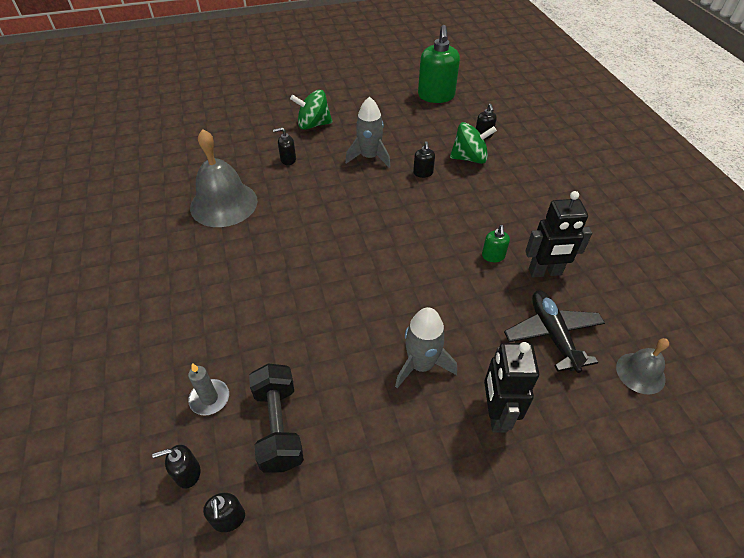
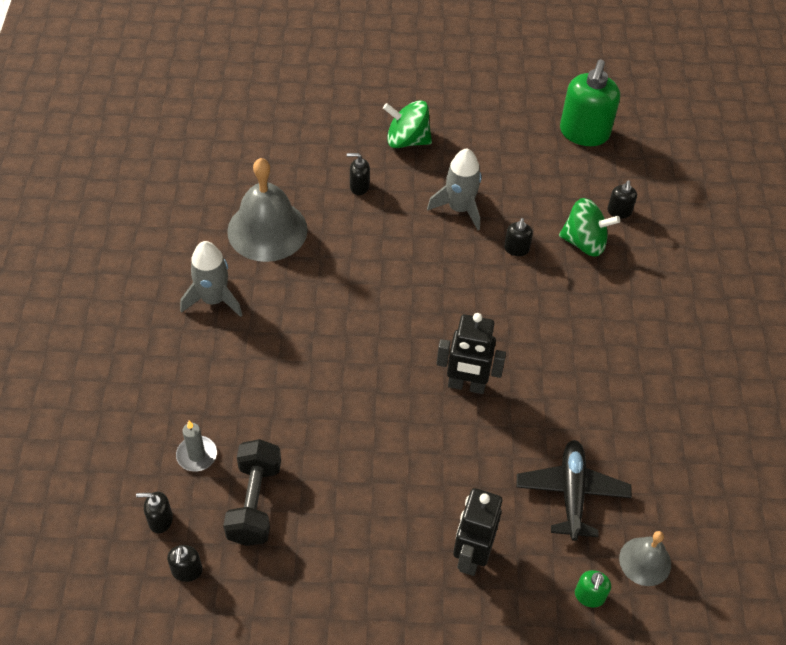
camera: 15 degrees right, 5 degrees up
(421, 365) = (416, 483): grey rocket -> grey rocket (214, 299)
(493, 256) = (550, 383): green soap dispenser -> green soap dispenser (589, 596)
(545, 272) = (601, 420): black robot -> black robot (466, 385)

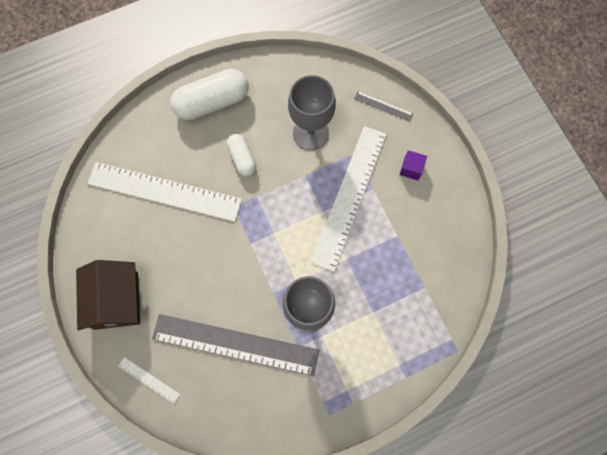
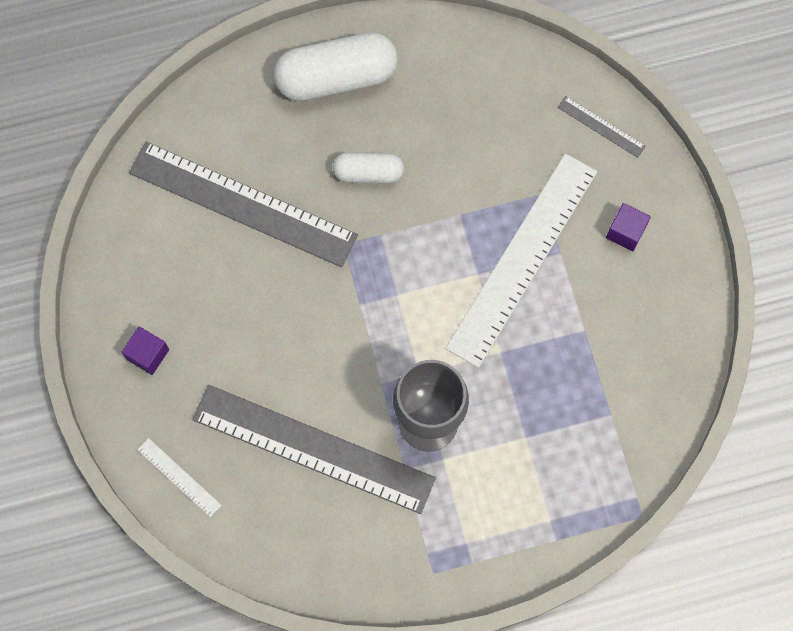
camera: 10 degrees right, 0 degrees up
(116, 300) = (148, 354): brown house -> purple cube
(164, 191) = (242, 204): white ruler -> grey ruler
(242, 158) = (368, 173): white capsule -> white capsule turned 75 degrees counterclockwise
(310, 133) = (480, 151): grey goblet -> none

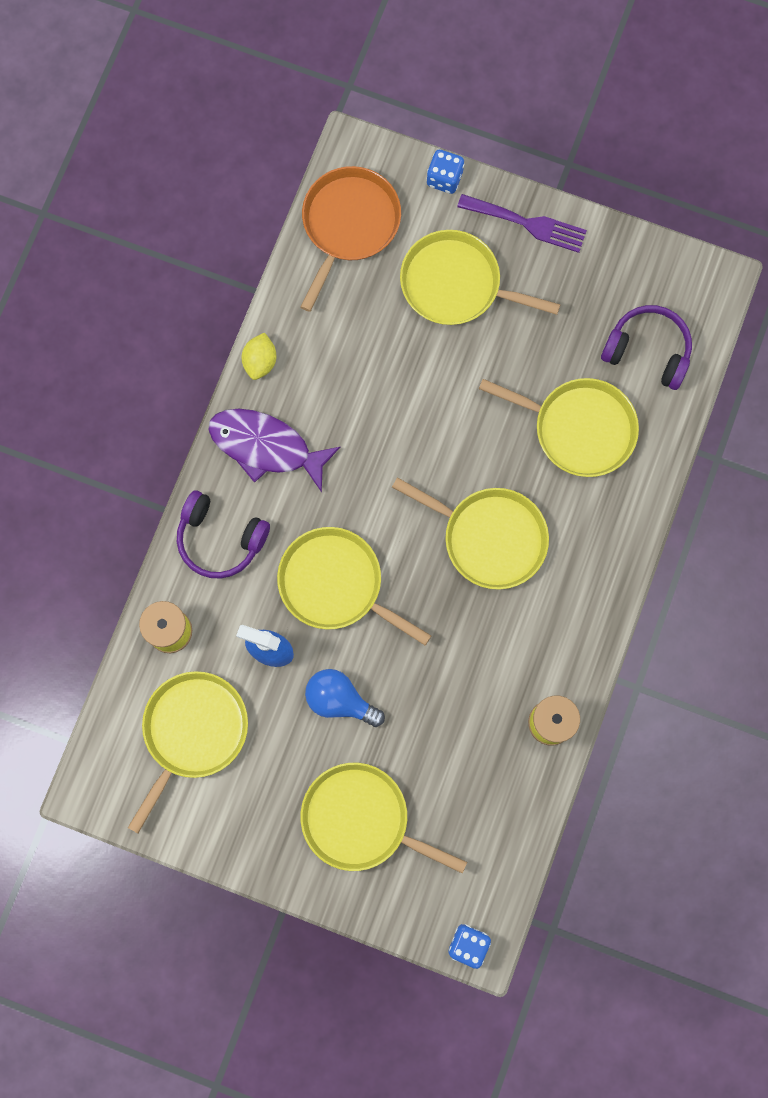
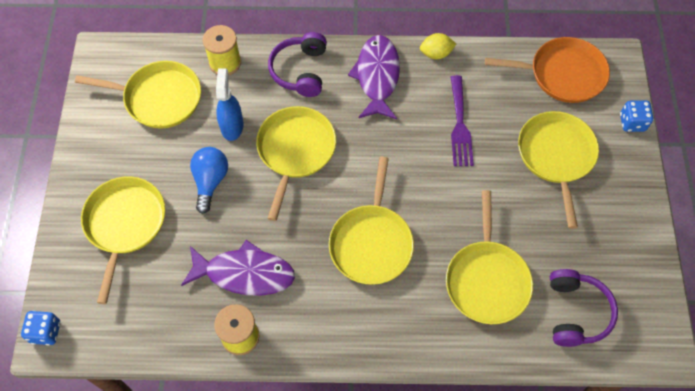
camera: 70 degrees right, 15 degrees down
(476, 694) = (245, 273): none -> purple fish
(528, 224) = (630, 190): purple fork -> purple fork (460, 125)

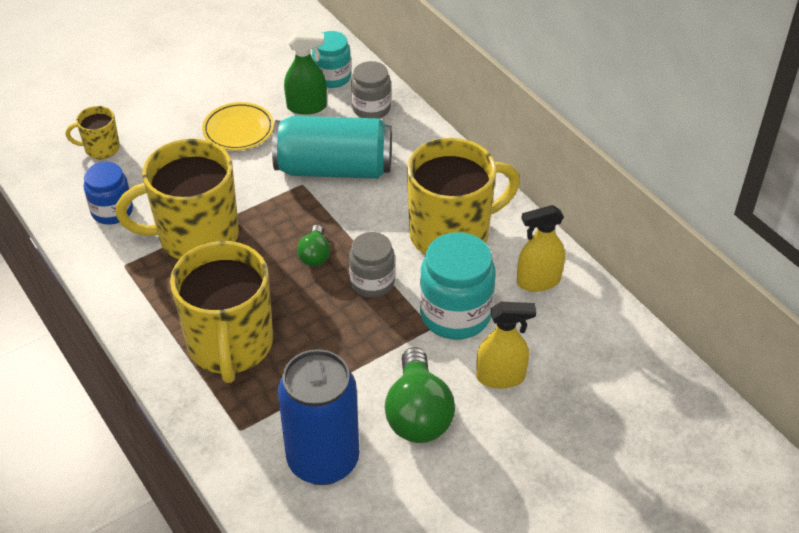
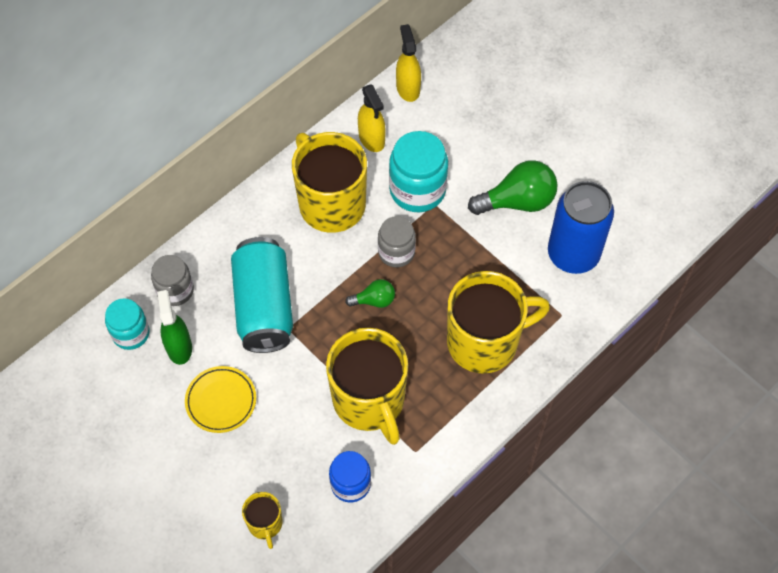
camera: 100 degrees left, 15 degrees up
(501, 377) = (471, 154): yellow spray bottle -> yellow spray bottle (408, 88)

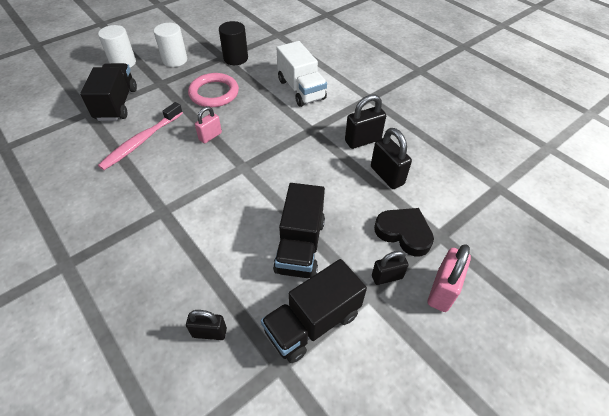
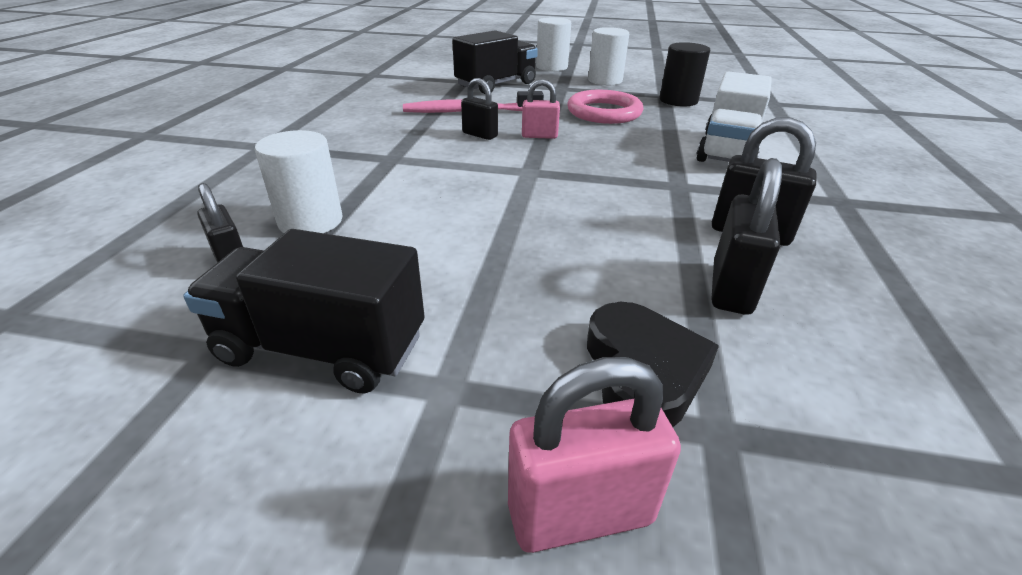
camera: 50 degrees right, 15 degrees down
(200, 281) = (310, 221): none -> white cylinder
(300, 245) = (460, 268): black truck -> none
(387, 277) = (511, 396): black padlock -> black padlock (480, 135)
---------------
◆ **ACTIVITY**
Pick out each line in the material containing "down".

◆ **FINISHED EXERCISE**
camera: 70 degrees right, 15 degrees down
camera: 50 degrees right, 15 degrees down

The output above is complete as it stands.